- Task item:
Word for word, retype the tail of the data below, starting with the line that has "red circle: (248, 789) -> (151, 1032), moved" and including the last line.

Object displacement listings
◇ ◇ ◇

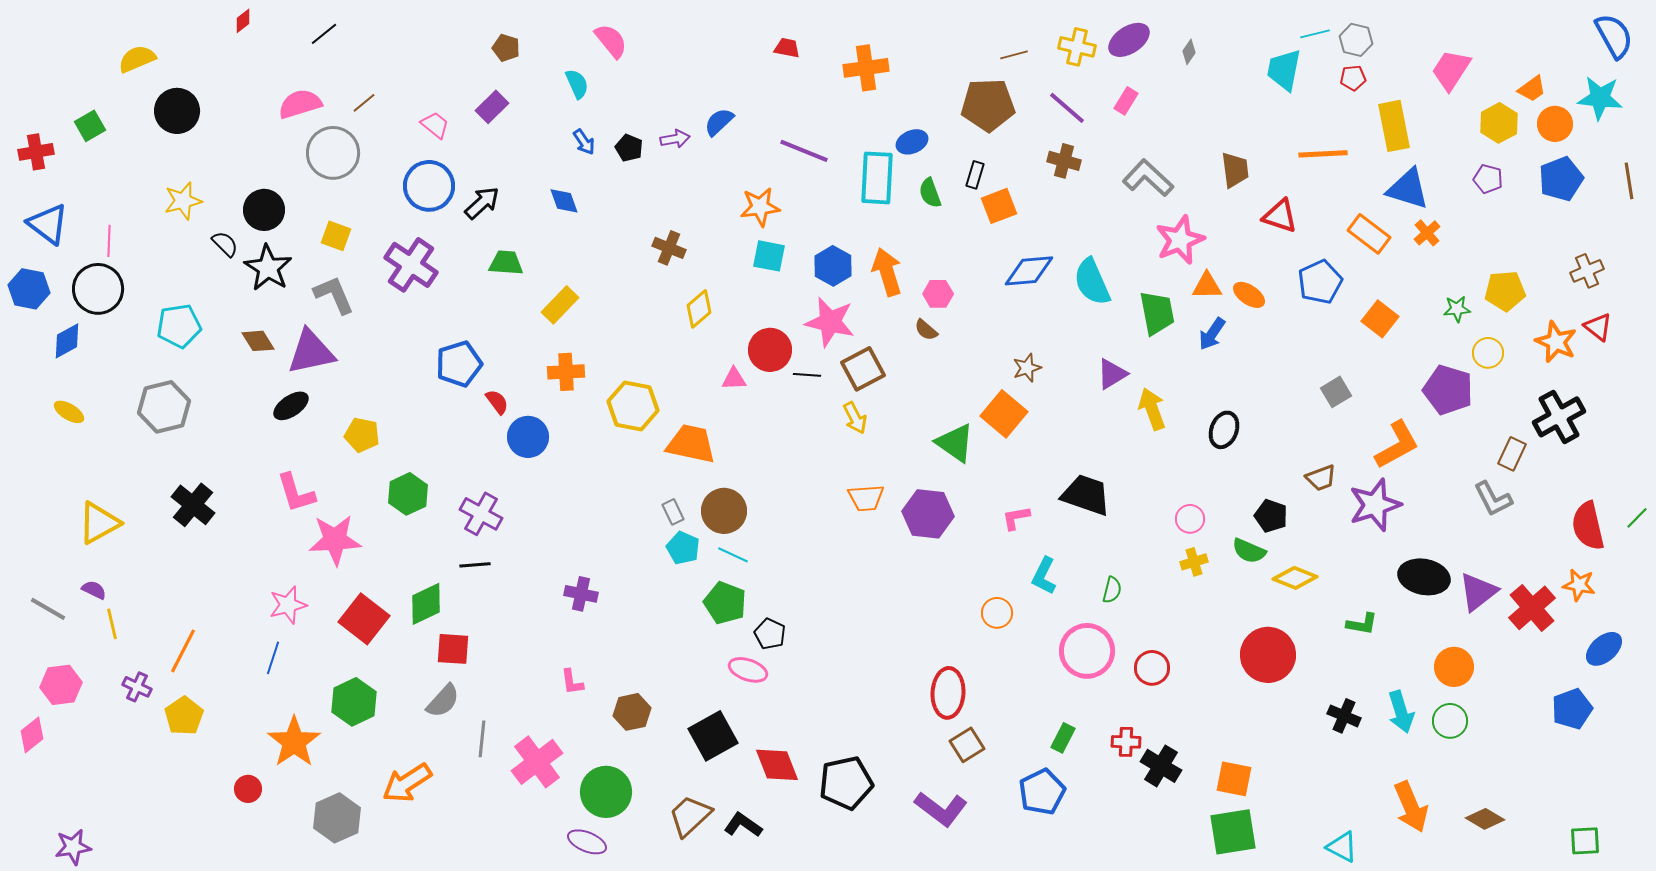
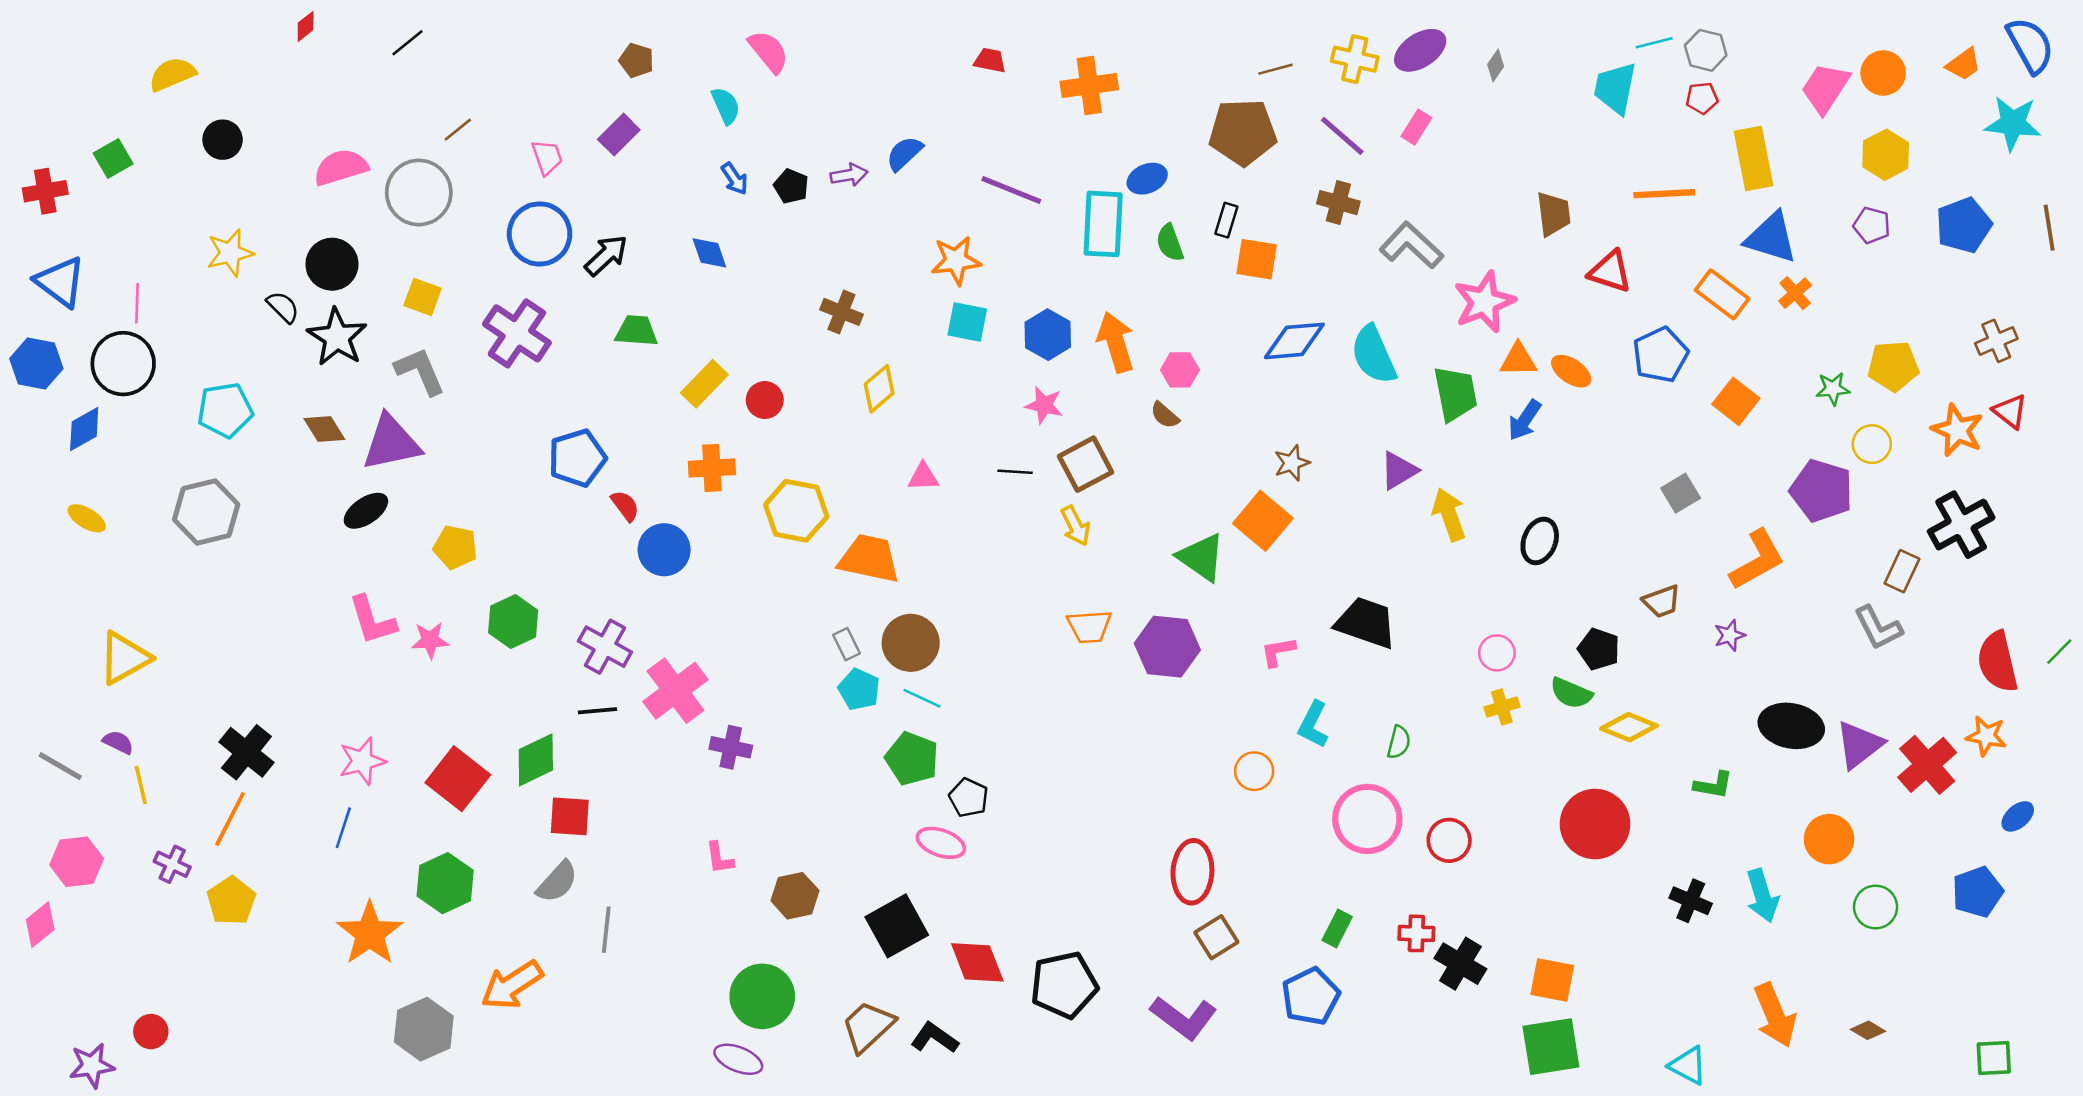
orange trapezoid: (1532, 89) -> (1964, 64), moved
pink semicircle: (300, 104) -> (341, 167), moved
black circle: (177, 111) -> (223, 140), size x0.7
orange circle: (1555, 124) -> (1883, 73), moved
pink trapezoid: (435, 125) -> (547, 157), turned 32
gray L-shape: (1148, 178) -> (1411, 245), moved
orange square: (999, 206) -> (1257, 259), turned 30
pink star: (830, 322) -> (1044, 405), size x0.6
red circle: (770, 350) -> (765, 400), moved, size x0.7
black cross: (193, 505) -> (246, 752), moved
purple star: (1375, 505) -> (1730, 635), size x0.5
pink star: (335, 540) -> (430, 640), moved, size x0.6
blue ellipse: (1604, 649) -> (2018, 816), size x0.7
green circle: (1450, 721) -> (1876, 907), moved
pink cross: (537, 762) -> (675, 691), moved
red circle: (248, 789) -> (151, 1032), moved
brown diamond: (1485, 819) -> (1868, 1030), size x0.7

◇ ◇ ◇

- Reply:
red circle: (248, 789) -> (151, 1032), moved
brown diamond: (1485, 819) -> (1868, 1030), size x0.7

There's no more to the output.